| PROBLEM DETAILS |
The answer must be every line from the entries below that contains "yellow".

| SUPPLIED RECORDS |
# # # #

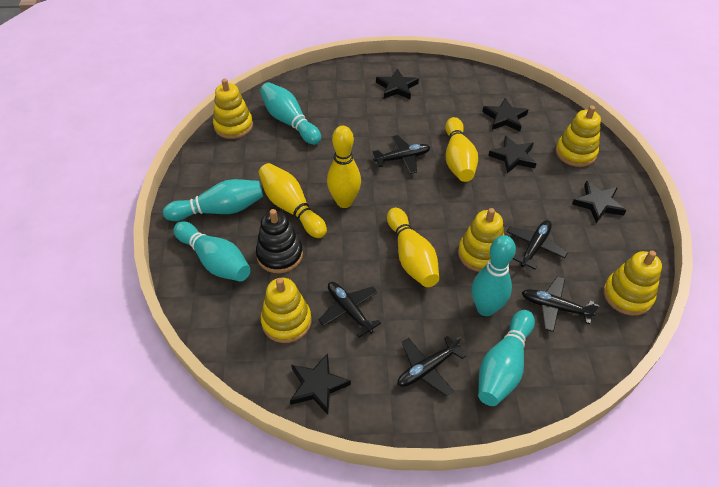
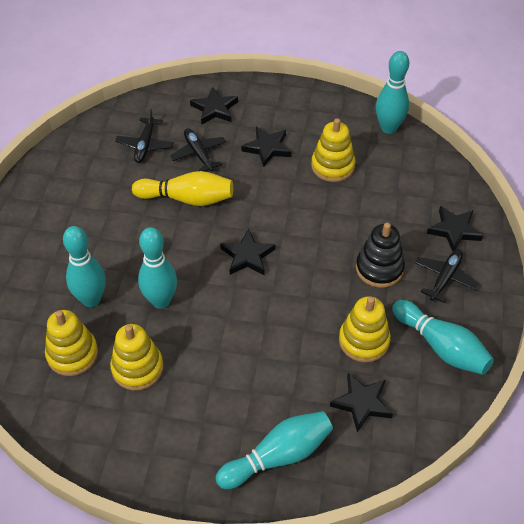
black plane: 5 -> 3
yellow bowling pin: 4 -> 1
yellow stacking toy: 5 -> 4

# # # #

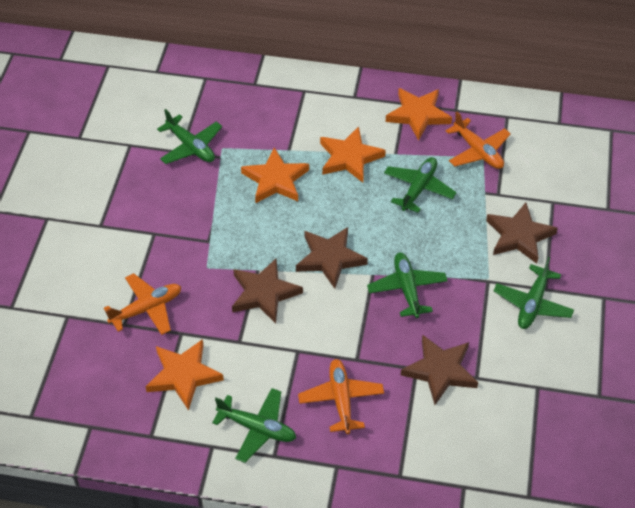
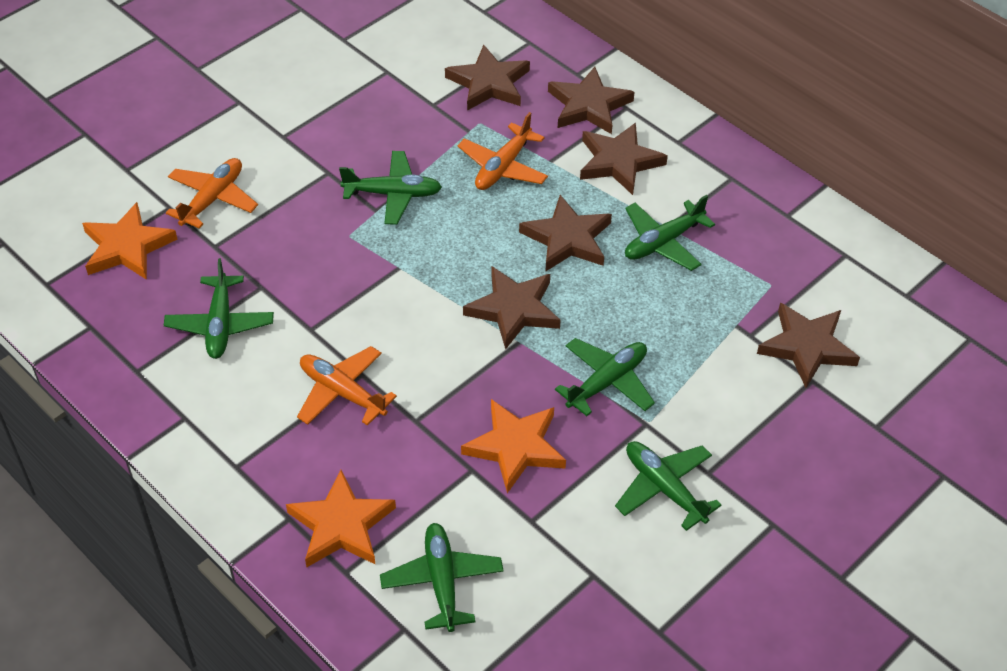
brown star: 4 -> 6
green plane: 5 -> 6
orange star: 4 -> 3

# # # #

| RESULT |
yellow bowling pin: 4 -> 1
yellow stacking toy: 5 -> 4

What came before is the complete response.